Activity
The answer is to be the lines below that lie between the line holding "none -> purple brick A7:A8 level 1" and the line holding "none -> lime brick C13 level 2", inclusive, transcribed exactly and free of pictures.

[Object correspondence data]
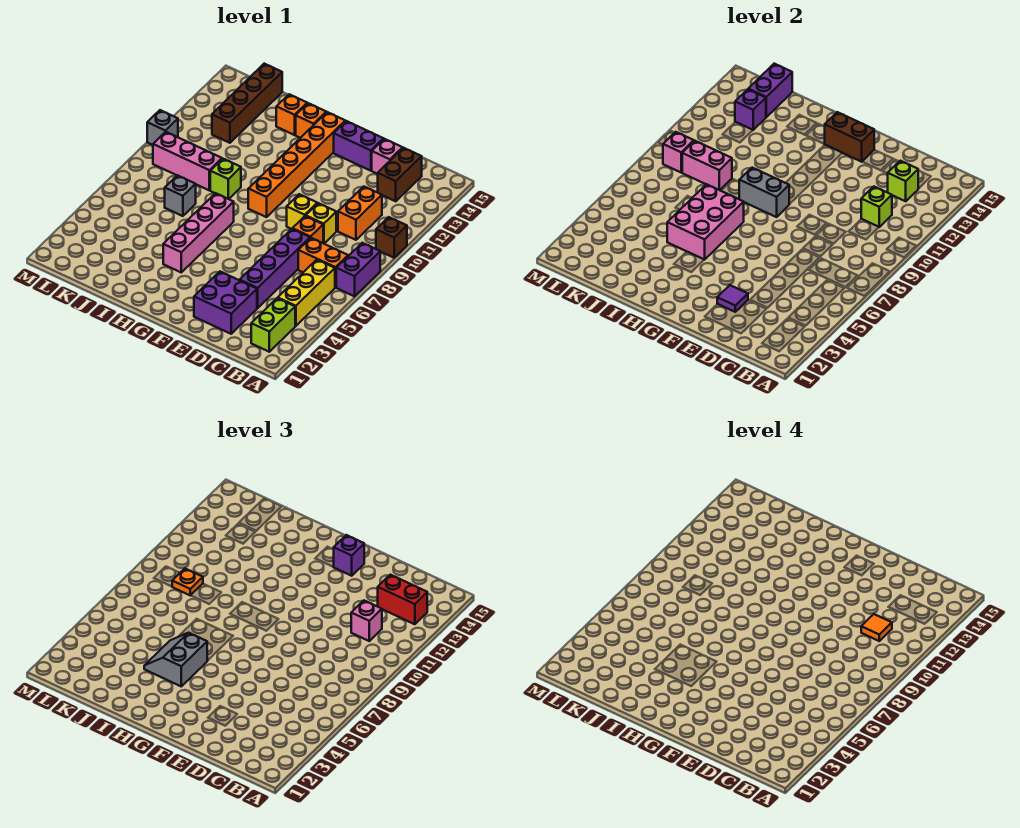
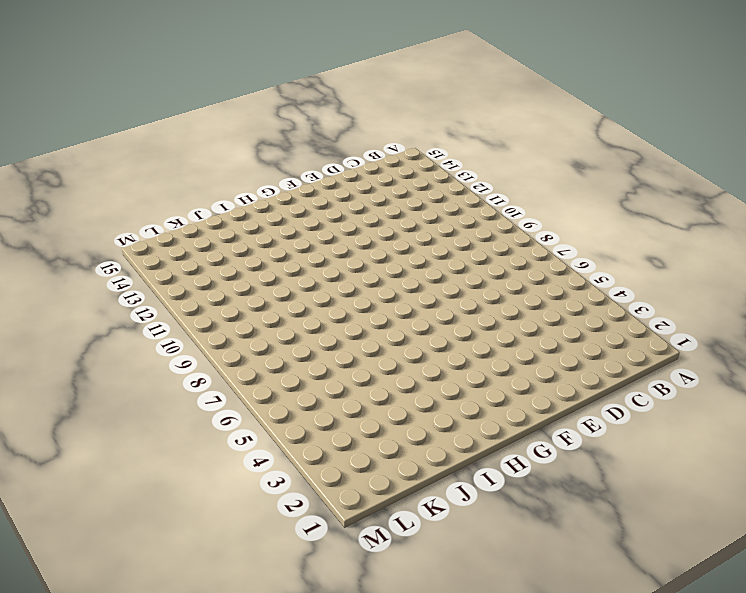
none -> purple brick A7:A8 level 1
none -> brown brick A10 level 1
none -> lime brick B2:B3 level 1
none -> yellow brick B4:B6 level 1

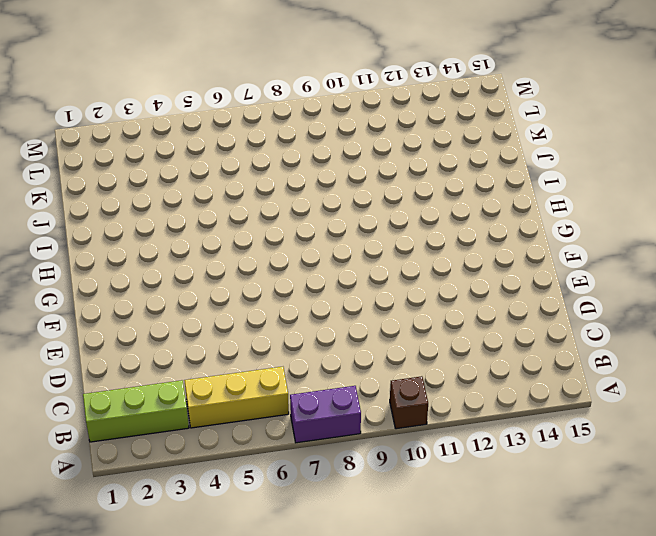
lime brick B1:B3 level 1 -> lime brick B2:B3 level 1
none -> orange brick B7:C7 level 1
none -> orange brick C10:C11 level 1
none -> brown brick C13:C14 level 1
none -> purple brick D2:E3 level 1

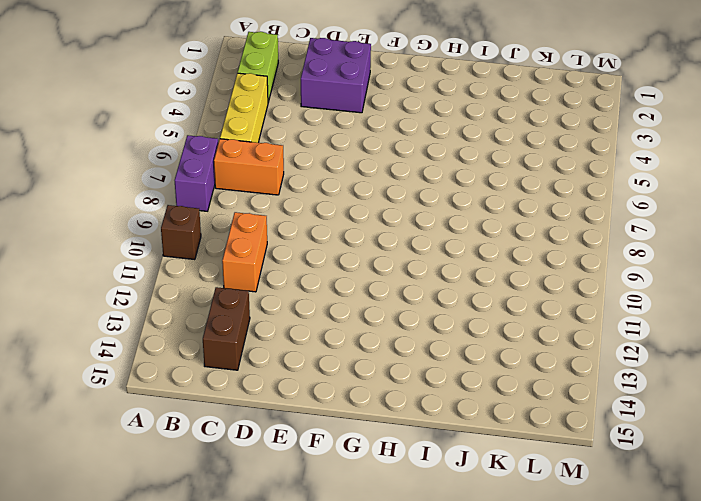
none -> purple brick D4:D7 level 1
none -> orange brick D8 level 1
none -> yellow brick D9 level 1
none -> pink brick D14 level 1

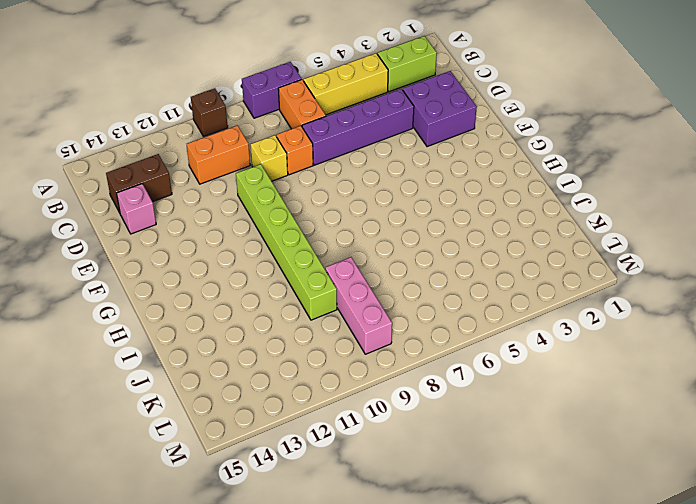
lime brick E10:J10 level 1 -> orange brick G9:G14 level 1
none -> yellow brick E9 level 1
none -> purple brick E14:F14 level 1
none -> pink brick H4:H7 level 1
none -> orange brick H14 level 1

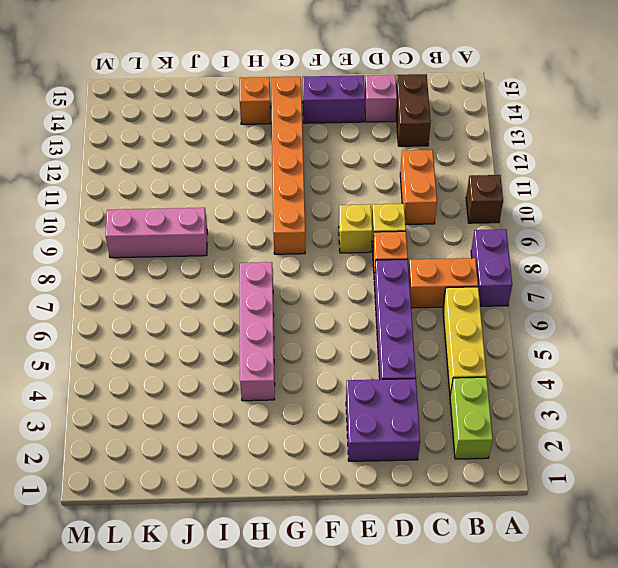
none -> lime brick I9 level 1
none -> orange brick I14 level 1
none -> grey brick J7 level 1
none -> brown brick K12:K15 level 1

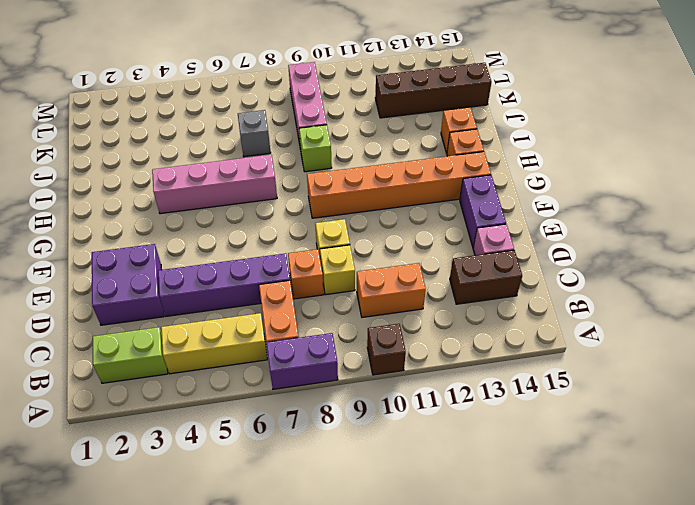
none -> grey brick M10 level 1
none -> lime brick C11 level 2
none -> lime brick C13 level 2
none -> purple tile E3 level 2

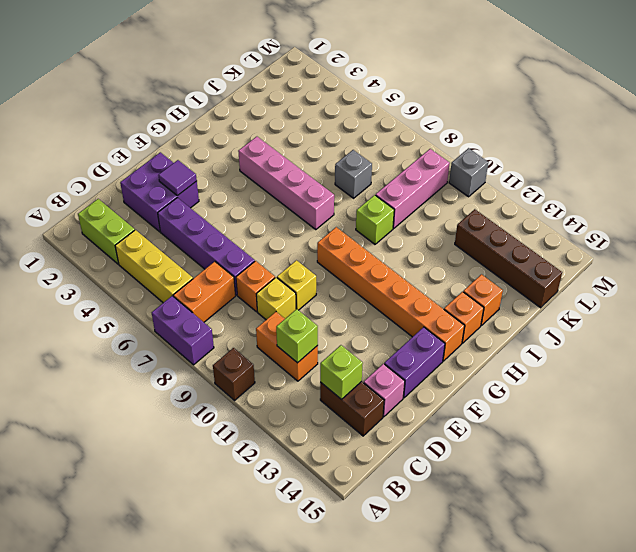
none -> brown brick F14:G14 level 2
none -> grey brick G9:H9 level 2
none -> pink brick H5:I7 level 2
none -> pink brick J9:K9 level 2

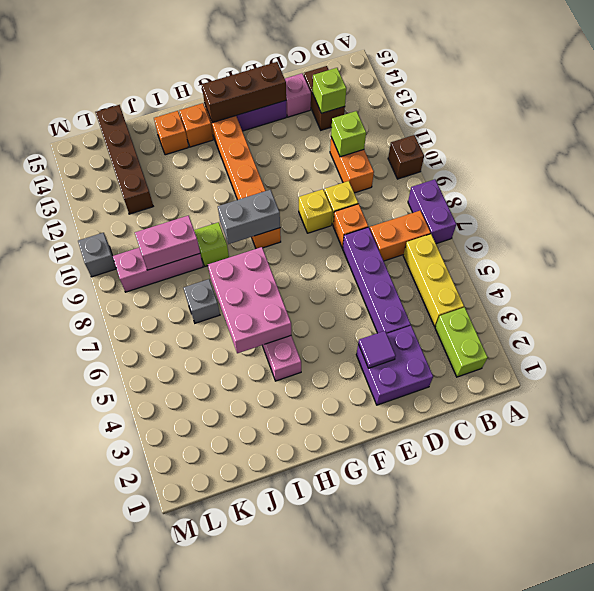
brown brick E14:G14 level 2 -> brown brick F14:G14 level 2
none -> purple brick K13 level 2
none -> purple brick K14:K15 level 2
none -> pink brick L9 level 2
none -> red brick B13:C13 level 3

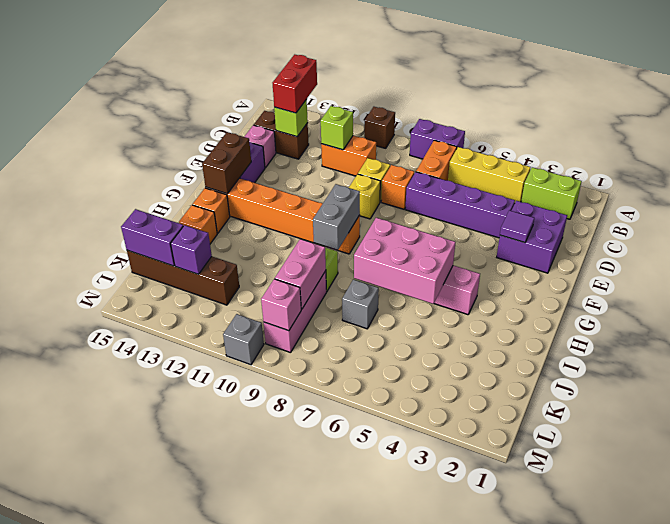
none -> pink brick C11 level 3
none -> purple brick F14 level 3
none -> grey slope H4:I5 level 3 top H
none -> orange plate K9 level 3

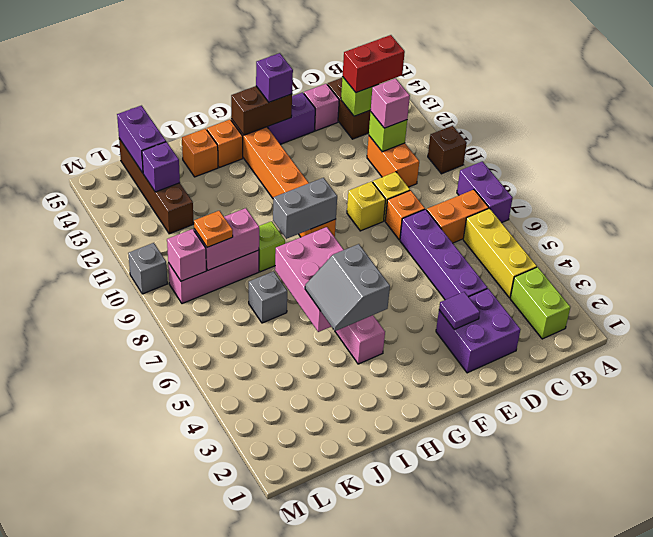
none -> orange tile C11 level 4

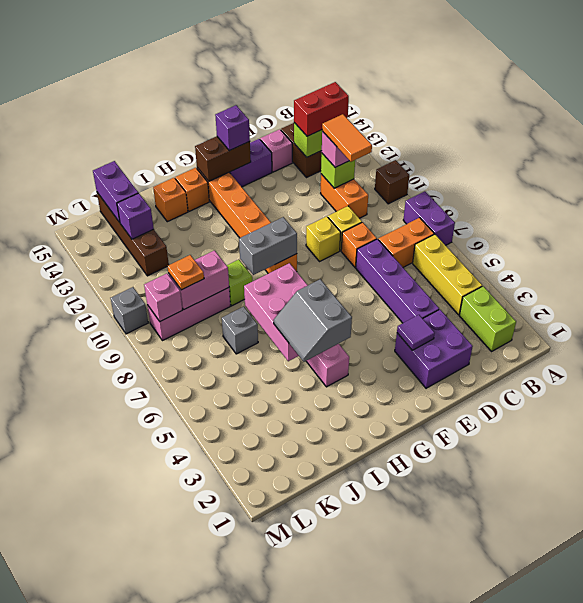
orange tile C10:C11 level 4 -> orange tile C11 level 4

...

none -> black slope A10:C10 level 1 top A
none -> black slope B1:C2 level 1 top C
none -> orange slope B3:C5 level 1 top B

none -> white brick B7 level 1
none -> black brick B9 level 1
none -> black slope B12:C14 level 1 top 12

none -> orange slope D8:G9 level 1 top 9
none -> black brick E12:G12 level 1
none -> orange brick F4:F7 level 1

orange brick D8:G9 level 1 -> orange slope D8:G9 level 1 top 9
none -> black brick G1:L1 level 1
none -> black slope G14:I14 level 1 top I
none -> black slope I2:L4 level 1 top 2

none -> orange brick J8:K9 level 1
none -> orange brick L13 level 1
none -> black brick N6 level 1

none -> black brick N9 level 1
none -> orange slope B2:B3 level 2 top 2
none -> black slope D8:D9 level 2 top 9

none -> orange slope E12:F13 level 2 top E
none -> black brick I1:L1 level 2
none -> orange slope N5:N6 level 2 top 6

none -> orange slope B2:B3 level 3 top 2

==

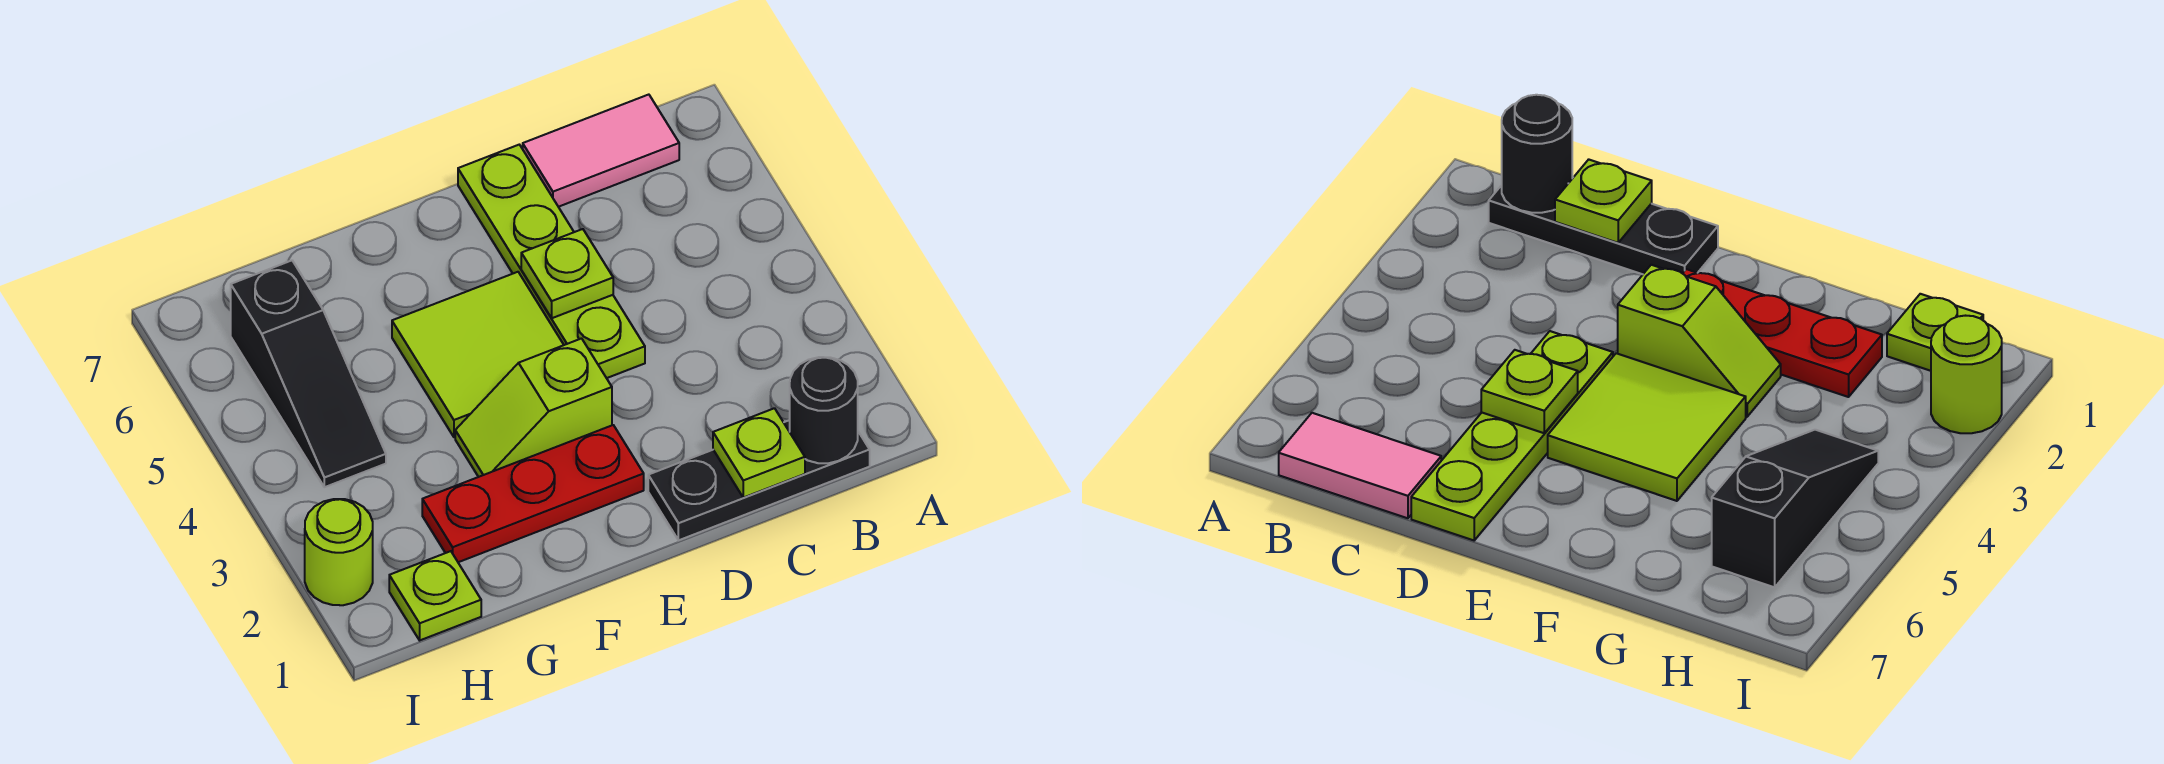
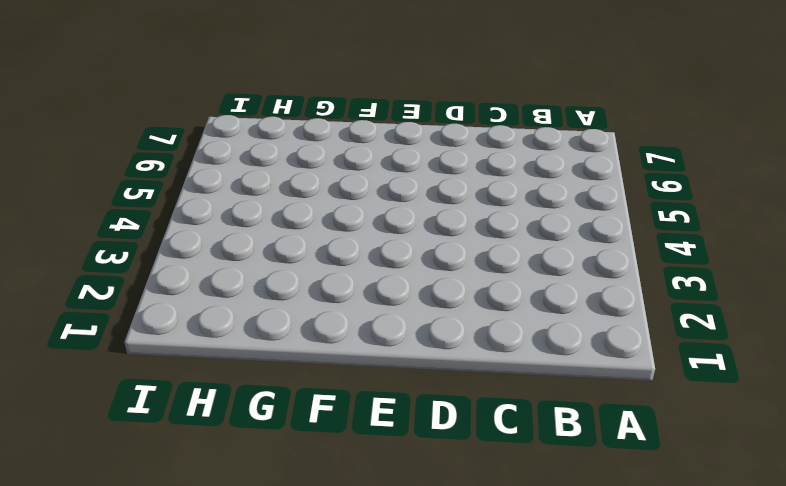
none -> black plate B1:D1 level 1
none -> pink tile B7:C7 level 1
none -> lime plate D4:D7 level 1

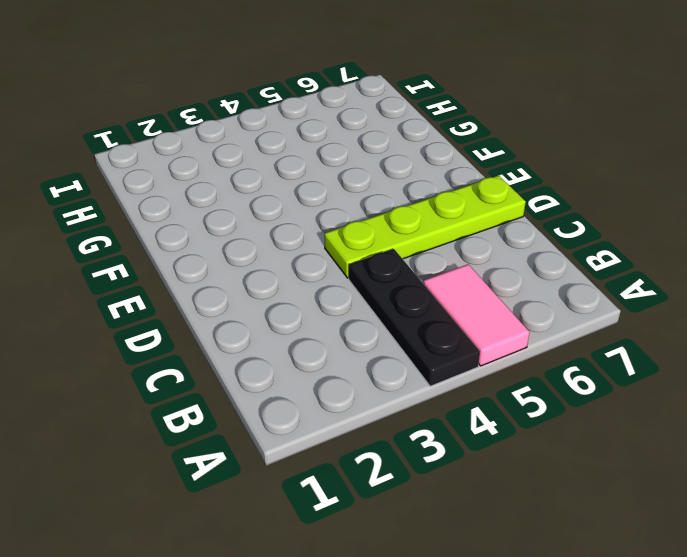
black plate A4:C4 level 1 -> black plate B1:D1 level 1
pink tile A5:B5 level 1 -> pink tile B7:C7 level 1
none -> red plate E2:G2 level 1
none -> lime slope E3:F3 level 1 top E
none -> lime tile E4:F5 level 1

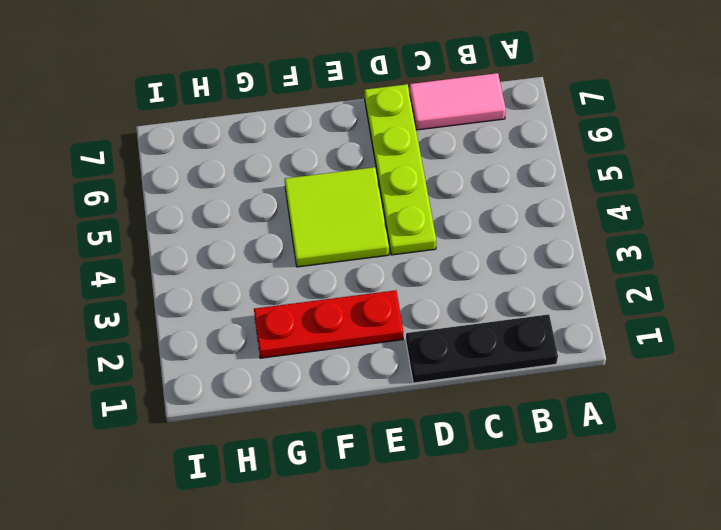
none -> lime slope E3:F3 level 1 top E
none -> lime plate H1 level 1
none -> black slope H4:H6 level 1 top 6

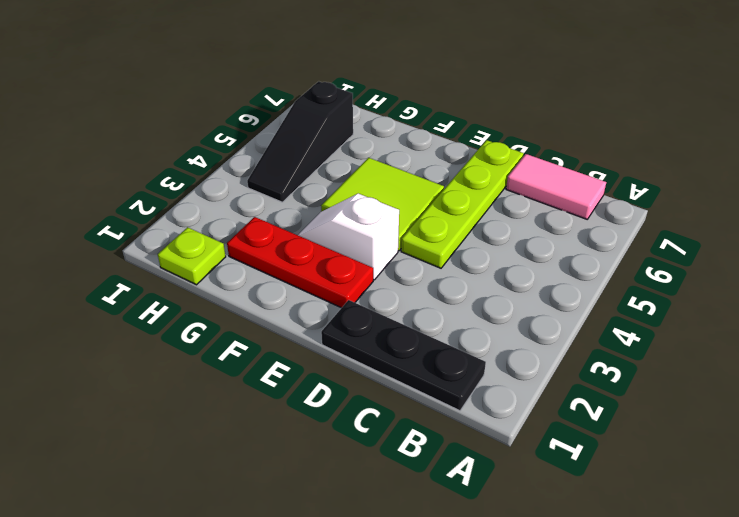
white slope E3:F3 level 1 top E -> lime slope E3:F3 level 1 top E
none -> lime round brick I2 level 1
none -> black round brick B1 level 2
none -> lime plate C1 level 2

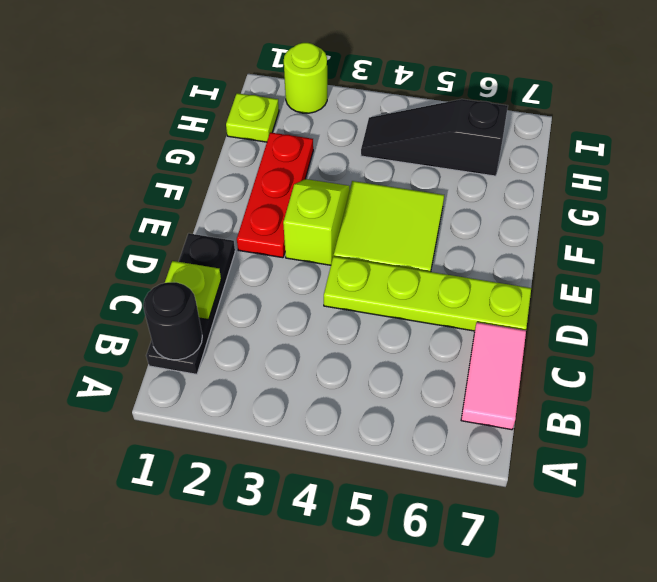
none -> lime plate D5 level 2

Answer space
none -> purple brick A7:A8 level 1
none -> brown brick A10 level 1
none -> lime brick B2:B3 level 1
none -> yellow brick B4:B6 level 1

lime brick B1:B3 level 1 -> lime brick B2:B3 level 1
none -> orange brick B7:C7 level 1
none -> orange brick C10:C11 level 1
none -> brown brick C13:C14 level 1
none -> purple brick D2:E3 level 1

none -> purple brick D4:D7 level 1
none -> orange brick D8 level 1
none -> yellow brick D9 level 1
none -> pink brick D14 level 1

lime brick E10:J10 level 1 -> orange brick G9:G14 level 1
none -> yellow brick E9 level 1
none -> purple brick E14:F14 level 1
none -> pink brick H4:H7 level 1
none -> orange brick H14 level 1

none -> lime brick I9 level 1
none -> orange brick I14 level 1
none -> grey brick J7 level 1
none -> brown brick K12:K15 level 1

none -> grey brick M10 level 1
none -> lime brick C11 level 2
none -> lime brick C13 level 2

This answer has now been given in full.